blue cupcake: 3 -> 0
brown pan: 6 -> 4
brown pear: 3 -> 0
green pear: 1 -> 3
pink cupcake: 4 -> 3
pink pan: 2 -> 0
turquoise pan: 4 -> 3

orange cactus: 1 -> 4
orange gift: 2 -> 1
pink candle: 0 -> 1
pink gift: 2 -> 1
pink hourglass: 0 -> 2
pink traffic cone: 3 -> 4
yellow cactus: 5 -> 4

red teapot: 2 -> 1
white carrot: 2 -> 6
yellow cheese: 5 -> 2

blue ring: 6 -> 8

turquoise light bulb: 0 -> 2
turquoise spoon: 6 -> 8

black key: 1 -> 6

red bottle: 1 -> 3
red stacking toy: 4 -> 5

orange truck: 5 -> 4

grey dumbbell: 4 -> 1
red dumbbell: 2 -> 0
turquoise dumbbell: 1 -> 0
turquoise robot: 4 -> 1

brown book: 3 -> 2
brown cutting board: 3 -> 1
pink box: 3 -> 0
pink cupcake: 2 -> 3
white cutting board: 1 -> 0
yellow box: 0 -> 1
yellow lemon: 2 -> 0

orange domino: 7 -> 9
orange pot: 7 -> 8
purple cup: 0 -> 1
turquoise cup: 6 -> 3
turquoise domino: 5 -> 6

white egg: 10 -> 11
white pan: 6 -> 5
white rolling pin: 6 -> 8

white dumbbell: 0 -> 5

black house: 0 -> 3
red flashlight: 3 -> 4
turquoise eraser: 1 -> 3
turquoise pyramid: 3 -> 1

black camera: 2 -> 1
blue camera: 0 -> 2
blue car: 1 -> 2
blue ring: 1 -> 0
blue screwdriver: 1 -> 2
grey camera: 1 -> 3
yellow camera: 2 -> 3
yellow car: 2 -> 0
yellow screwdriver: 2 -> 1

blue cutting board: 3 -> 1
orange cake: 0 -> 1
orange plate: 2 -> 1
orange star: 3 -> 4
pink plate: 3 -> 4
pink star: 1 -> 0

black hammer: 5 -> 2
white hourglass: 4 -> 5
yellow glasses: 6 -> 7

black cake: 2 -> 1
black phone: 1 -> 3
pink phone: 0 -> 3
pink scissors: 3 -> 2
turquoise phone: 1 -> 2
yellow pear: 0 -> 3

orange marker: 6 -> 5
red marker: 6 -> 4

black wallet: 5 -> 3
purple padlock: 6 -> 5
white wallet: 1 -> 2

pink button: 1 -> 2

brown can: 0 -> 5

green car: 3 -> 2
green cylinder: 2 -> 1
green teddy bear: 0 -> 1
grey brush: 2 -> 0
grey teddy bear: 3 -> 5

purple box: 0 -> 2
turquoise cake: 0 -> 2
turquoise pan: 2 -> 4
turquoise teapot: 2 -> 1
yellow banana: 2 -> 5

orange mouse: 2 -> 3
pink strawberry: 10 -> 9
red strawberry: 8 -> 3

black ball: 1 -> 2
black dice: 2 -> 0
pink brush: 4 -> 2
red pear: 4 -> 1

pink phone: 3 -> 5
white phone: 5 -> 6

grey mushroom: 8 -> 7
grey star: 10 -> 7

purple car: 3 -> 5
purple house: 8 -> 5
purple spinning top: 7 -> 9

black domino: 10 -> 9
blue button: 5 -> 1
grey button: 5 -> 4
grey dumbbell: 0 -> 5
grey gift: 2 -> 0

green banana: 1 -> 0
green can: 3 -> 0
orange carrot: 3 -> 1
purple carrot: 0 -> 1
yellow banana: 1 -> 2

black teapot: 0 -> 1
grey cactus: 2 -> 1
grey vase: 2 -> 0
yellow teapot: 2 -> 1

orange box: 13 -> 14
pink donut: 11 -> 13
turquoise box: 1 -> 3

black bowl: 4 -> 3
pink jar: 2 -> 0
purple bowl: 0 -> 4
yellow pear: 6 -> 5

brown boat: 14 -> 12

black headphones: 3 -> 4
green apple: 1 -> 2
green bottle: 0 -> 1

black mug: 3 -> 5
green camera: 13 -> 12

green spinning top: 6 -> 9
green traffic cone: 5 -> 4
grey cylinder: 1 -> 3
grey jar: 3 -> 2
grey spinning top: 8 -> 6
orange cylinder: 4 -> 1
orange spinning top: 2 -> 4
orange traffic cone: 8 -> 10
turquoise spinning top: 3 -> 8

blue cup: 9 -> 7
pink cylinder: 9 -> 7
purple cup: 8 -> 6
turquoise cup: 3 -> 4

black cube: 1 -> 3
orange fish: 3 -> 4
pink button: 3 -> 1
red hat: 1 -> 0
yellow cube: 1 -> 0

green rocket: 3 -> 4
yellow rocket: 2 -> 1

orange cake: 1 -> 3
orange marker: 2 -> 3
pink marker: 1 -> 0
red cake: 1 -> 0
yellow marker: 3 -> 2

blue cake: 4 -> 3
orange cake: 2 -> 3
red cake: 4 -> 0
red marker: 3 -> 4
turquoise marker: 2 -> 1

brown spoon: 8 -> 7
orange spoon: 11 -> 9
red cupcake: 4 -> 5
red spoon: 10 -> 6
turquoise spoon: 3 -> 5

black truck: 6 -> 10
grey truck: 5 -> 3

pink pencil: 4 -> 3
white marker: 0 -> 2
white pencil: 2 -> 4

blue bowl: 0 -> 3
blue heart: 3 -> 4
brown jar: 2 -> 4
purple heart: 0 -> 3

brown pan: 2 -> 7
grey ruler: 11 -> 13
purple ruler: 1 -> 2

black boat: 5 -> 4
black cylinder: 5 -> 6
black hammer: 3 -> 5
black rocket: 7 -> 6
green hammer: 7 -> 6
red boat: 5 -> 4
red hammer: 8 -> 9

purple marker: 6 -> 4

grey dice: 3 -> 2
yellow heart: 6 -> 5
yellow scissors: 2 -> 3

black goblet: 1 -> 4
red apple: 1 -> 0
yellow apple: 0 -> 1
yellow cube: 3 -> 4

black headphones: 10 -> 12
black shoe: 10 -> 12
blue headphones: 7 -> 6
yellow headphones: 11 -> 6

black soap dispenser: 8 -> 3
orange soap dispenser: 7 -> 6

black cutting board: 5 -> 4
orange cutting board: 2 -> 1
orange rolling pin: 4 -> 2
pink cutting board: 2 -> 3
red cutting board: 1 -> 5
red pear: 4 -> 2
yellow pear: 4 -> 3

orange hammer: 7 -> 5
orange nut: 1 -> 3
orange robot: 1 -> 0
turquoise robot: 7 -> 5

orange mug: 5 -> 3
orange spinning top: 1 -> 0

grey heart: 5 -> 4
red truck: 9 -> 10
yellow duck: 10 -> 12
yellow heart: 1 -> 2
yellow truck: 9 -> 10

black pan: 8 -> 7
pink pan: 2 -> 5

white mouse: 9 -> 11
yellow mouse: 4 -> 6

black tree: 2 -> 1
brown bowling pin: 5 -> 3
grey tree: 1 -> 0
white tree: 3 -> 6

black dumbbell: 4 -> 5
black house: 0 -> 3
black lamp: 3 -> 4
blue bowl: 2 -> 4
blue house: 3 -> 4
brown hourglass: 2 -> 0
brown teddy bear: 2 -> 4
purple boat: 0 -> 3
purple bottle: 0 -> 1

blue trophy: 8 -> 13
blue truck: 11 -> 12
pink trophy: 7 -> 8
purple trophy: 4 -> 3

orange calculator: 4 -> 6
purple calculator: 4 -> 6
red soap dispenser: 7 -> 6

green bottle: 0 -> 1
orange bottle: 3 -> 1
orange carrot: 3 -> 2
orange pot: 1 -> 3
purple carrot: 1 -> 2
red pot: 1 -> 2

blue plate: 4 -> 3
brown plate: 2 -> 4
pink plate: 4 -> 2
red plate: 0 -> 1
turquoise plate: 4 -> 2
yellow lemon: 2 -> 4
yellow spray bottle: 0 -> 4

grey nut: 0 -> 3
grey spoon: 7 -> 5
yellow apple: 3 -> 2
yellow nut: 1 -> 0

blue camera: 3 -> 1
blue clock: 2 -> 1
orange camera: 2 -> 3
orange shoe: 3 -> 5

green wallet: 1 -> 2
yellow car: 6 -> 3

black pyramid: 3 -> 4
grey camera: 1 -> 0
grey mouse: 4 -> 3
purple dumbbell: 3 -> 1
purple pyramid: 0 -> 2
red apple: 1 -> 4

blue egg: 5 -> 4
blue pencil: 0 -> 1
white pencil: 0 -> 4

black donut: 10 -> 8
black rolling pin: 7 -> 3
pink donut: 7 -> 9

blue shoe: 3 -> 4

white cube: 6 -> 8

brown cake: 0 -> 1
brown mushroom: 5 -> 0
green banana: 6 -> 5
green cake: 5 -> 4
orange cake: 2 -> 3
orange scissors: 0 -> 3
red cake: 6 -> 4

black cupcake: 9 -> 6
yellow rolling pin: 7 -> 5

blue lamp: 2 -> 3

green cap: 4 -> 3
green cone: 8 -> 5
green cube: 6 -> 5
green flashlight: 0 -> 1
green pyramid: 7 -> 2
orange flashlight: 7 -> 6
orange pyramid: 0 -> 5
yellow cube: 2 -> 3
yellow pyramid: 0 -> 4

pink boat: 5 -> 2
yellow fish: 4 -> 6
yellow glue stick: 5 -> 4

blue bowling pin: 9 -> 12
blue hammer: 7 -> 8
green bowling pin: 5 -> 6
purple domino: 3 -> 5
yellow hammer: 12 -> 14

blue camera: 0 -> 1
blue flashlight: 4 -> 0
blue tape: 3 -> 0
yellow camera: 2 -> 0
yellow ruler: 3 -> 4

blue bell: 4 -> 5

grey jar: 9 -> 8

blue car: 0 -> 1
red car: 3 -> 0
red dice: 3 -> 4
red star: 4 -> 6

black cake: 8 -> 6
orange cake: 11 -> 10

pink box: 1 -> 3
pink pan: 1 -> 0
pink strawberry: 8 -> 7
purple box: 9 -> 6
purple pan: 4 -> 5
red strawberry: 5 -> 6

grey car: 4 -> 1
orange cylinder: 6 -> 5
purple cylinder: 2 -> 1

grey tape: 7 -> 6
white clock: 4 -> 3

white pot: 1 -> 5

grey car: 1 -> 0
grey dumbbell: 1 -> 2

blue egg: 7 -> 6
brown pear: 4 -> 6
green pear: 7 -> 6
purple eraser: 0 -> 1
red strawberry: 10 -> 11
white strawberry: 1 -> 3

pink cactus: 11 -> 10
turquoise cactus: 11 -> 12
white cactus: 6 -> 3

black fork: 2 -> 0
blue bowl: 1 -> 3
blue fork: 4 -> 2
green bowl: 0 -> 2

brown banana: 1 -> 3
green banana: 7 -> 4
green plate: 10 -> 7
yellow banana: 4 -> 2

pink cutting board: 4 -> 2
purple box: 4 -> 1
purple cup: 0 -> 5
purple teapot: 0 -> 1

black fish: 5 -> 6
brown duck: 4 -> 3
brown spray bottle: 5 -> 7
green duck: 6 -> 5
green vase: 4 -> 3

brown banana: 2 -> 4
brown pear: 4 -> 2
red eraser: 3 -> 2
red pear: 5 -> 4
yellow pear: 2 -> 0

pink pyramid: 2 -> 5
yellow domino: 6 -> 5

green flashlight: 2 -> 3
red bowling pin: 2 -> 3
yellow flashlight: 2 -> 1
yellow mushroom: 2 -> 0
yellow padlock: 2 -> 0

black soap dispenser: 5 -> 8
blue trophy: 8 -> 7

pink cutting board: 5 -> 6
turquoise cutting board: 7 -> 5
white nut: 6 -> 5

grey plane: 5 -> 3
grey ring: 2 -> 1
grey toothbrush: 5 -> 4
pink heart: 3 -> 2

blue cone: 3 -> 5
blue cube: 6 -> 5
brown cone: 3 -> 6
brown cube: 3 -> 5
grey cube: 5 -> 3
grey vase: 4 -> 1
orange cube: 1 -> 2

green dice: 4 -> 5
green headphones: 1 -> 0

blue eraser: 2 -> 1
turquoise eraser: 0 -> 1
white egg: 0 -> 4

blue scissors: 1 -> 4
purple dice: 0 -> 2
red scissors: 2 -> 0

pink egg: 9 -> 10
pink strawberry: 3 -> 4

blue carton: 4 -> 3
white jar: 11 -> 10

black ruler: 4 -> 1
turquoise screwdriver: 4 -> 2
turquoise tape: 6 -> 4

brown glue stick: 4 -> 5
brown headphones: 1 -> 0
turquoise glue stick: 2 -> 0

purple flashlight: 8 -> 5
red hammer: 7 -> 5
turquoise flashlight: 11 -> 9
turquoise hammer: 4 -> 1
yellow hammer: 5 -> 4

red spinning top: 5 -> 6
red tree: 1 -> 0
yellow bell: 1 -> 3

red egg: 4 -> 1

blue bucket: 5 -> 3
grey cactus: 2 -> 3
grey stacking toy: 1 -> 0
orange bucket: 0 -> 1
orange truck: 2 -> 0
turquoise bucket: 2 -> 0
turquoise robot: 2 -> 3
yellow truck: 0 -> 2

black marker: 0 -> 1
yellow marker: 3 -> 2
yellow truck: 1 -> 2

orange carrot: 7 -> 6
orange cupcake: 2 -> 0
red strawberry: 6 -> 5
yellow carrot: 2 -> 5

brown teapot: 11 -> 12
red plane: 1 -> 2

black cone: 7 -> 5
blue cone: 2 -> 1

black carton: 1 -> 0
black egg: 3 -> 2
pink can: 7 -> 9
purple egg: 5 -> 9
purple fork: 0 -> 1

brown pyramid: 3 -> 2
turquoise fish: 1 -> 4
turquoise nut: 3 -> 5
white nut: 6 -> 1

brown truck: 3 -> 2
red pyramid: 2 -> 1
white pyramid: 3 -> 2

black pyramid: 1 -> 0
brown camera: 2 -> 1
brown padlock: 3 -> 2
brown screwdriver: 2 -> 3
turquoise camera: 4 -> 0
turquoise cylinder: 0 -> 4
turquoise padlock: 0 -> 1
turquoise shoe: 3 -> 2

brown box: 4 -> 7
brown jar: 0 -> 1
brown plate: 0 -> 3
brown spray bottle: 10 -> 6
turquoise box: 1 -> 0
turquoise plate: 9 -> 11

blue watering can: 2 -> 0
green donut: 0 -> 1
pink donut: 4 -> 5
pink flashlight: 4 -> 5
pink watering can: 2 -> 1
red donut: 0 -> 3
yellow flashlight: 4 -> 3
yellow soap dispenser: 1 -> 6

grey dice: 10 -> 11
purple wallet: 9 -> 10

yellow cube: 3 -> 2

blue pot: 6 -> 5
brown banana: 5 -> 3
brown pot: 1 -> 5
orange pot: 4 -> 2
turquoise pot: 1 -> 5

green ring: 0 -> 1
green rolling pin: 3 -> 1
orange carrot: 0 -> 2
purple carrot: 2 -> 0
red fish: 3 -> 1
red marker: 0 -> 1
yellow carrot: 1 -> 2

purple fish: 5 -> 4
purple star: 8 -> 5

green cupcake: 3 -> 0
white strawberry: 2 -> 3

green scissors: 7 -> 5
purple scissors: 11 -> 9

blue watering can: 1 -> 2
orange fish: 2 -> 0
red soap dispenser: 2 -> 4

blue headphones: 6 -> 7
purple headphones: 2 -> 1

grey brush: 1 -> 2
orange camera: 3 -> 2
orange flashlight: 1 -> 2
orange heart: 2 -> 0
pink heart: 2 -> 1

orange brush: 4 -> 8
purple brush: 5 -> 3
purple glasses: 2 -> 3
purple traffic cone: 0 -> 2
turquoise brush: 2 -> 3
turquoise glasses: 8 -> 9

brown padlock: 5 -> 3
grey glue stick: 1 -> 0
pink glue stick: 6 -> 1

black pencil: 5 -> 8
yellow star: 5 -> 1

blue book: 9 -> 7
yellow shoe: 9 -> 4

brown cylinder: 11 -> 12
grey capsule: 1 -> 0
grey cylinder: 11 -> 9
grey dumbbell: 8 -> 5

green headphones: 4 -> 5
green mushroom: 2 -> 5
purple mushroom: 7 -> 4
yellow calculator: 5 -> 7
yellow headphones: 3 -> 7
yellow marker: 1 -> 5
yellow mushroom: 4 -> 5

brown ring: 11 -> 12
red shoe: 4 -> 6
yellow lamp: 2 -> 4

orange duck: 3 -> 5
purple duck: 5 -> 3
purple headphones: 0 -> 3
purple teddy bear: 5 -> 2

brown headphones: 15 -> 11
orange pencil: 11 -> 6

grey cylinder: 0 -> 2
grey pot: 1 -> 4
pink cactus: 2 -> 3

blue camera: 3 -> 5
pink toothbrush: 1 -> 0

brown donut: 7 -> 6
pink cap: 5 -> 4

• [Work instructions]
Among the lines above, list those that contain the word "tree".

• [Solution to the problem]
black tree: 2 -> 1
grey tree: 1 -> 0
white tree: 3 -> 6
red tree: 1 -> 0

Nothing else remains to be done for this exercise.